Required work =
Write out exactly, with both ends included, the lines that run from the line containing "red apple: 9 -> 8" to the end of the entries. Pictures are not part of the answer.

Segment Start: Data extracts

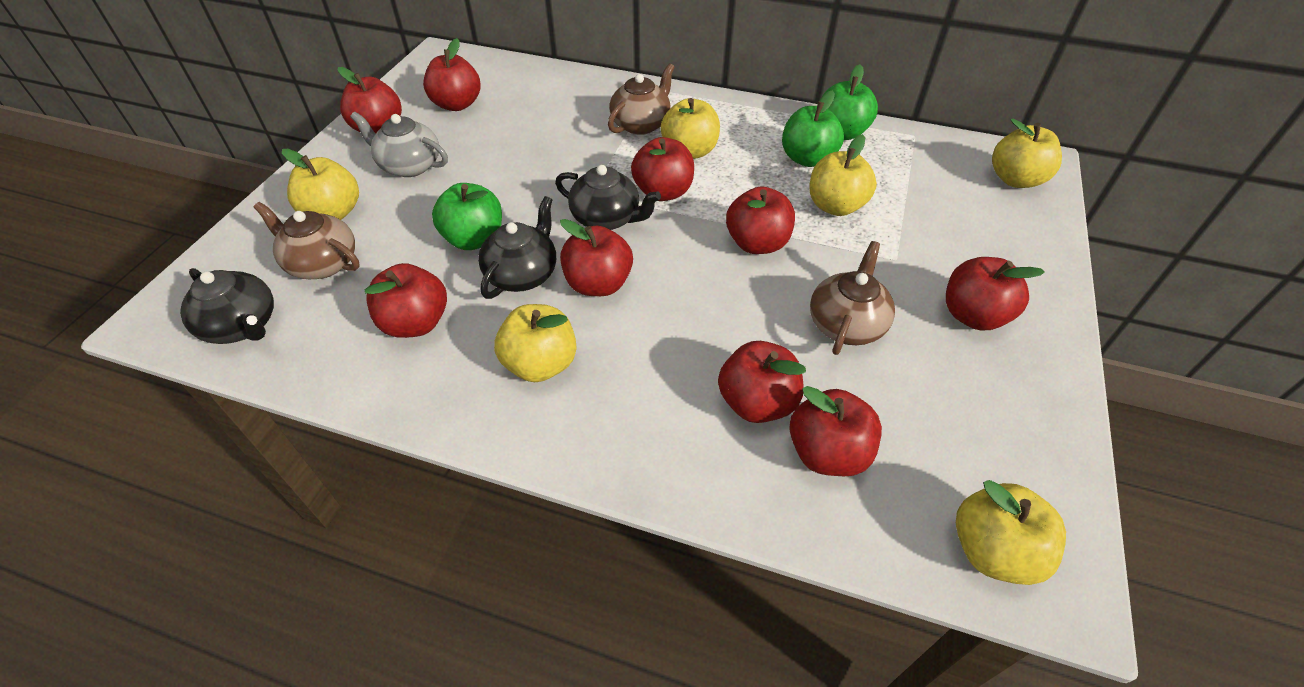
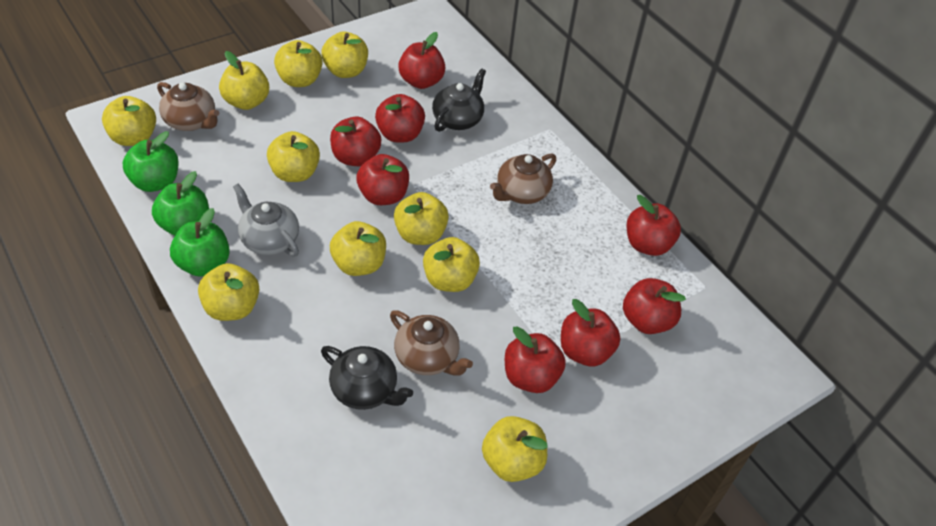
black teapot: 3 -> 2
red apple: 9 -> 8
yellow apple: 6 -> 10

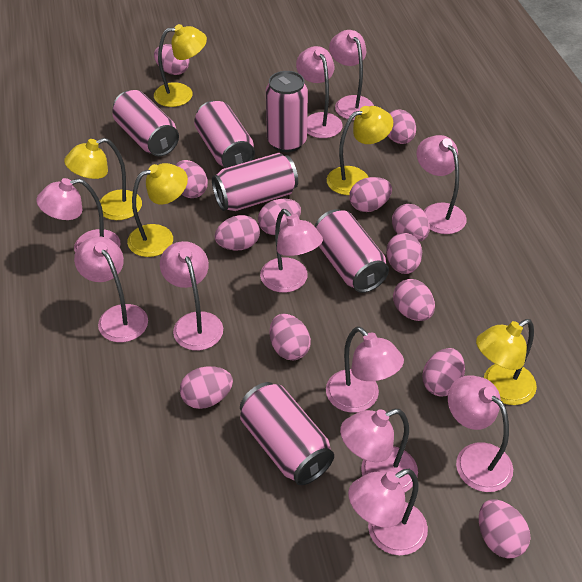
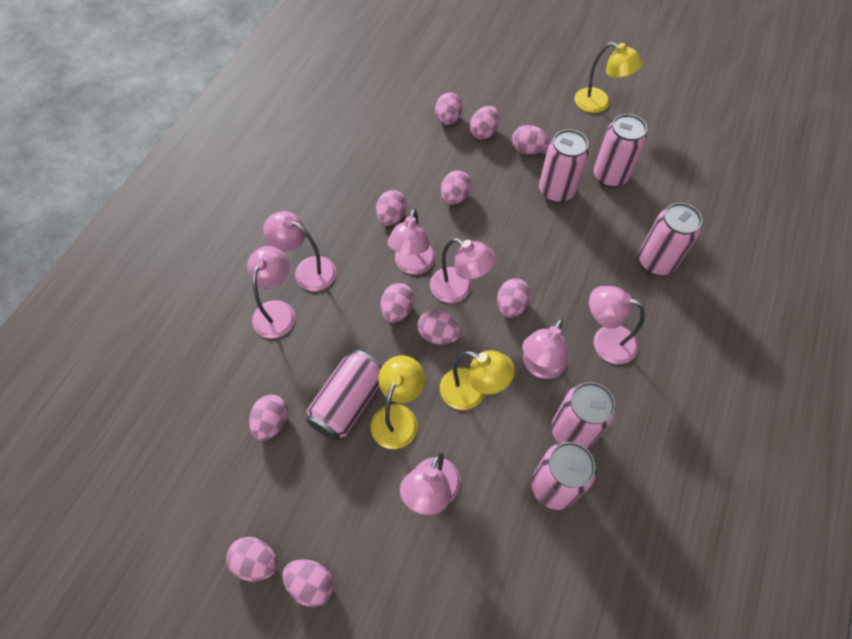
pink egg: 13 -> 11
pink lamp: 11 -> 7
yellow lamp: 5 -> 3

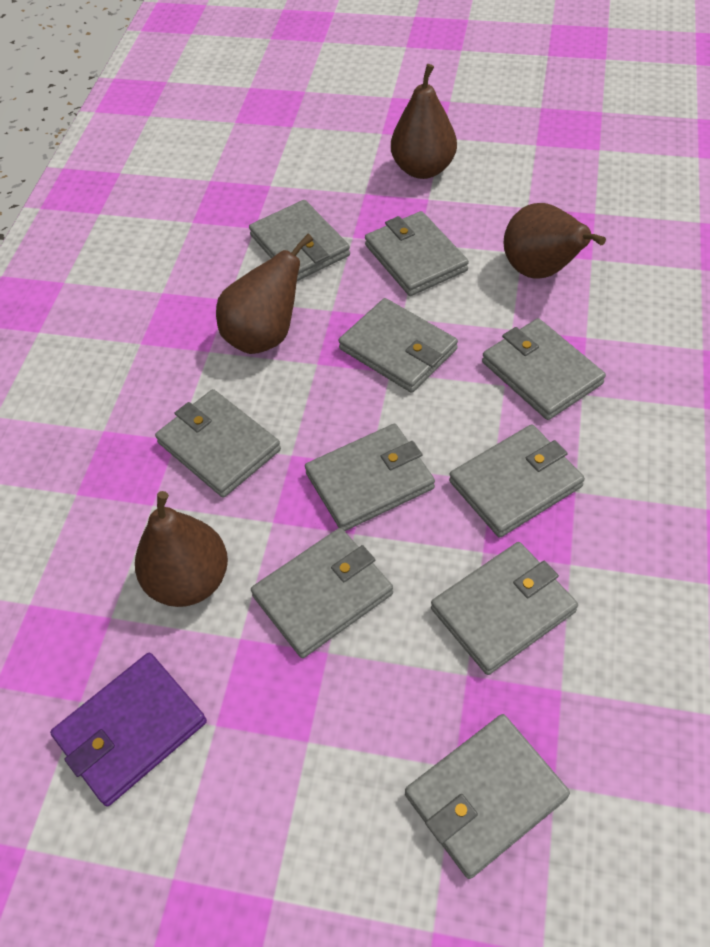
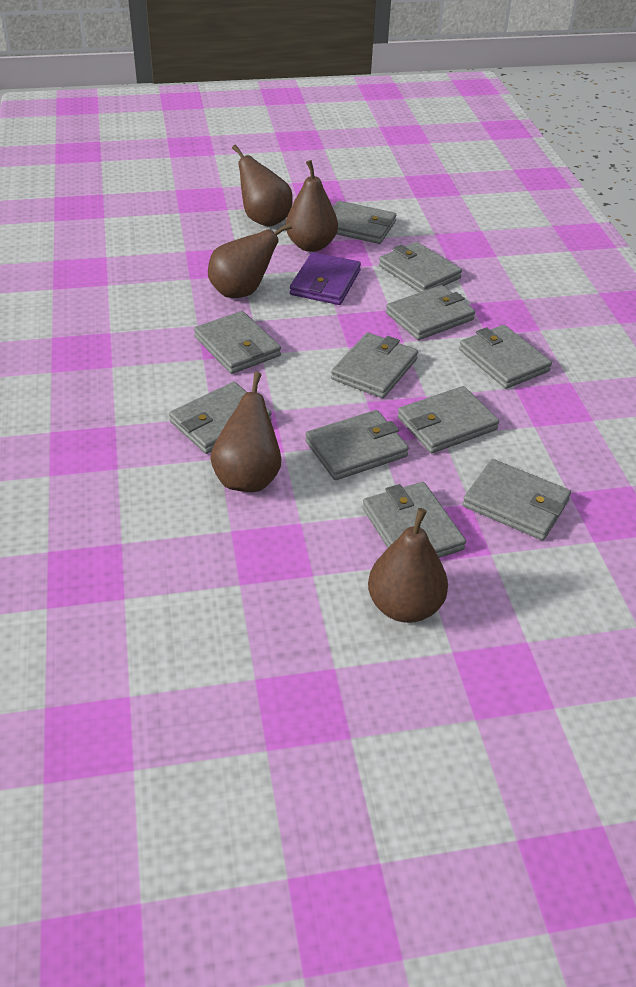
brown pear: 4 -> 5
grey wallet: 10 -> 11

Segment End: Data extracts

Exercise output =
red apple: 9 -> 8
yellow apple: 6 -> 10

pink egg: 13 -> 11
pink lamp: 11 -> 7
yellow lamp: 5 -> 3

brown pear: 4 -> 5
grey wallet: 10 -> 11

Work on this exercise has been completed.